AIM OF THE EXERCISE :: Look for "Outline **adipose tissue**. (SVG masks)" in the listing below, then copy exactly the line it appears in and all lines after it to the end, and nothing more.

** START EXCERPTED RECORDS **

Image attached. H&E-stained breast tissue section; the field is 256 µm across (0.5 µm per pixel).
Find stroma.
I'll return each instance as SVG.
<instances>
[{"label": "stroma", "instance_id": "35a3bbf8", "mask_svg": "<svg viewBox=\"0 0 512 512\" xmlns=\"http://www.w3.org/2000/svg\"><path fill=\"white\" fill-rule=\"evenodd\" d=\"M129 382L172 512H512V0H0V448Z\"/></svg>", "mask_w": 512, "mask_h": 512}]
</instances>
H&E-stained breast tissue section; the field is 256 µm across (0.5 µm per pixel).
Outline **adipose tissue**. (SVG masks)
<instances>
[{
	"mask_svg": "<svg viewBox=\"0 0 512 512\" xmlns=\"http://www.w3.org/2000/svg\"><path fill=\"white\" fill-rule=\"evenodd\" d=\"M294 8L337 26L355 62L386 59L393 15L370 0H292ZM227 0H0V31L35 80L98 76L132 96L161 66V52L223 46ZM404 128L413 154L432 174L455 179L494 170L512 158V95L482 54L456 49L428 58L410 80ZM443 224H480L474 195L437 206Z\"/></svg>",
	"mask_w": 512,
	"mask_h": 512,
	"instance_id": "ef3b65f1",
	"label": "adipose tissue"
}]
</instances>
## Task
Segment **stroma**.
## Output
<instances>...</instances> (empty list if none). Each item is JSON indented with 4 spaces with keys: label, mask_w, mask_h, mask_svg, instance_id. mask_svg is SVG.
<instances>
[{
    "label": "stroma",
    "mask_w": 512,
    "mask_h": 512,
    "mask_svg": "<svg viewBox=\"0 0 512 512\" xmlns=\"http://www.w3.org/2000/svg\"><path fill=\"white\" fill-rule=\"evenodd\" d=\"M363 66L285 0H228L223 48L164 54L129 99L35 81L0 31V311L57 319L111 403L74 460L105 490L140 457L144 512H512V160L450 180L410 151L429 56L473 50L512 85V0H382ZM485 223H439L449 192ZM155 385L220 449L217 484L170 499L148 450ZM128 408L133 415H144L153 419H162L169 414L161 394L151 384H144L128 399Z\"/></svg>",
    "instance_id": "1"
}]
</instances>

** END EXCERPTED RECORDS **

PROBLEM SOLUTION ::
Outline **adipose tissue**. (SVG masks)
<instances>
[{
	"mask_svg": "<svg viewBox=\"0 0 512 512\" xmlns=\"http://www.w3.org/2000/svg\"><path fill=\"white\" fill-rule=\"evenodd\" d=\"M294 8L337 26L355 62L386 59L393 15L370 0H292ZM227 0H0V31L35 80L98 76L132 96L161 66V52L223 46ZM404 128L413 154L432 174L455 179L494 170L512 158V95L482 54L456 49L428 58L410 80ZM443 224H480L474 195L437 206Z\"/></svg>",
	"mask_w": 512,
	"mask_h": 512,
	"instance_id": "ef3b65f1",
	"label": "adipose tissue"
}]
</instances>
## Task
Segment **stroma**.
## Output
<instances>...</instances> (empty list if none). Each item is JSON indented with 4 spaces with keys: label, mask_w, mask_h, mask_svg, instance_id. mask_svg is SVG.
<instances>
[{
    "label": "stroma",
    "mask_w": 512,
    "mask_h": 512,
    "mask_svg": "<svg viewBox=\"0 0 512 512\" xmlns=\"http://www.w3.org/2000/svg\"><path fill=\"white\" fill-rule=\"evenodd\" d=\"M363 66L285 0H228L223 48L164 54L129 99L35 81L0 31V311L57 319L111 403L74 460L105 490L140 457L144 512H512V160L450 180L410 151L429 56L473 50L512 85V0H382ZM485 223H439L449 192ZM155 385L220 449L217 484L170 499L148 450ZM128 408L133 415H144L153 419H162L169 414L161 394L151 384H144L128 399Z\"/></svg>",
    "instance_id": "1"
}]
</instances>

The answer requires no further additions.